_ACTIVITY_
Each line of the material should be set down exactly. Pictures are not part of the copy.

◆ ◆ ◆

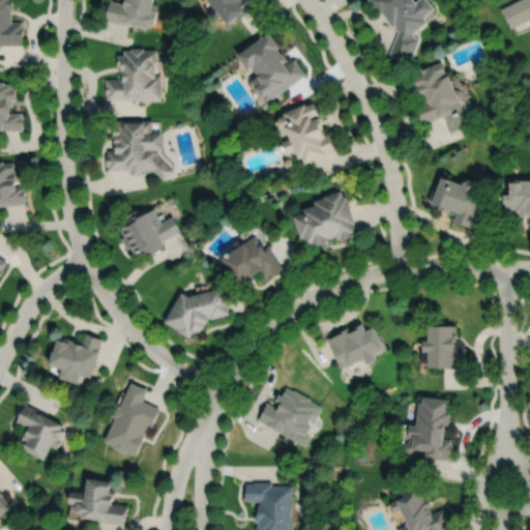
[(0,0),(0,45),(23,45),(23,39),(25,39),(25,26),(24,26),(24,21),(12,21),(12,8),(16,8),(16,0),(0,0)]
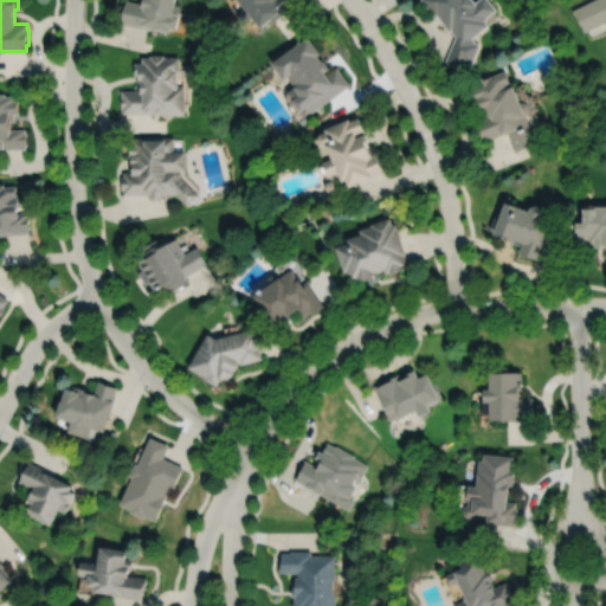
[(142,0),(142,2),(130,0),(124,0),(121,21),(149,28),(149,26),(169,31),(171,26),(176,27),(181,6),(174,4),(174,0),(142,0)]
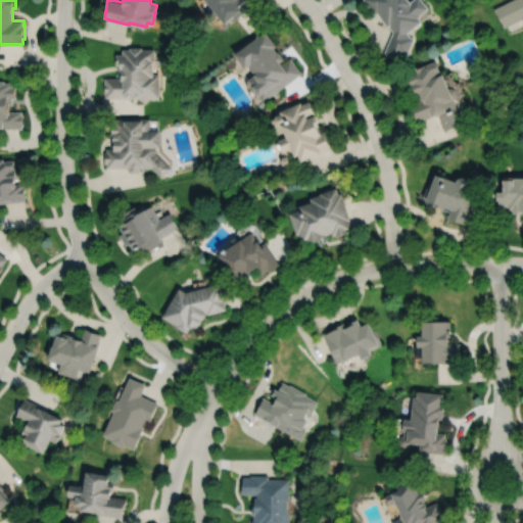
[(207,0),(211,5),(205,10),(212,18),(218,13),(226,22),(234,15),(236,18),(254,3),(251,0),(207,0)]
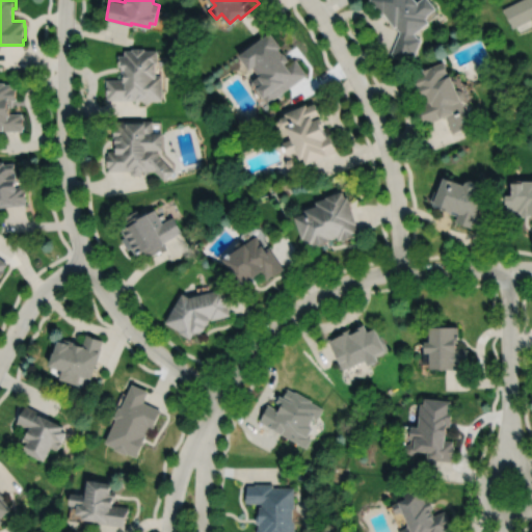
[(401,30),(397,25),(396,26),(386,12),(383,15),(372,0),(418,0),(419,1),(420,0),(431,0),(437,7),(429,14),(430,15),(427,17),(430,21),(416,32),(419,37),(422,37),(416,55),(411,54),(409,60),(392,53),(401,30)]
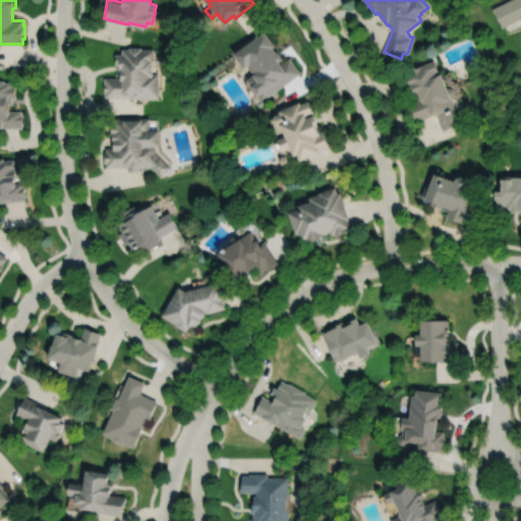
[(520,0),(508,0),(494,7),(503,26),(520,16),(520,0)]
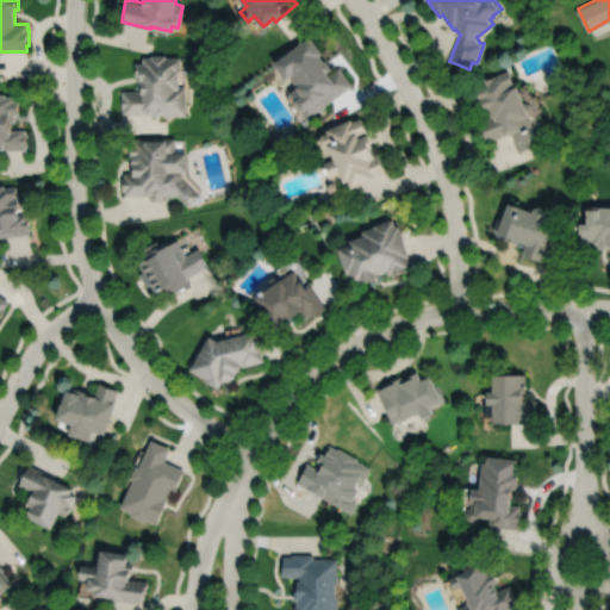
[(311,36),(275,62),(287,79),(291,76),(298,86),(290,93),(307,118),(353,85),(340,67),(330,74),(328,72),(332,68),(327,60),(324,60),(321,55),(323,53),(311,36)]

◆ ◆ ◆

_YOUR SOLUTION_
[(0,0),(0,45),(23,45),(23,39),(25,39),(25,26),(24,26),(24,21),(12,21),(12,8),(16,8),(16,0),(0,0)]
[(142,0),(142,2),(130,0),(124,0),(121,21),(149,28),(149,26),(169,31),(171,26),(176,27),(181,6),(174,4),(174,0),(142,0)]
[(207,0),(211,5),(205,10),(212,18),(218,13),(226,22),(234,15),(236,18),(254,3),(251,0),(207,0)]
[(401,30),(397,25),(396,26),(386,12),(383,15),(372,0),(418,0),(419,1),(420,0),(431,0),(437,7),(429,14),(430,15),(427,17),(430,21),(416,32),(419,37),(422,37),(416,55),(411,54),(409,60),(392,53),(401,30)]
[(520,0),(508,0),(494,7),(503,26),(520,16),(520,0)]
[(311,36),(275,62),(287,79),(291,76),(298,86),(290,93),(307,118),(353,85),(340,67),(330,74),(328,72),(332,68),(327,60),(324,60),(321,55),(323,53),(311,36)]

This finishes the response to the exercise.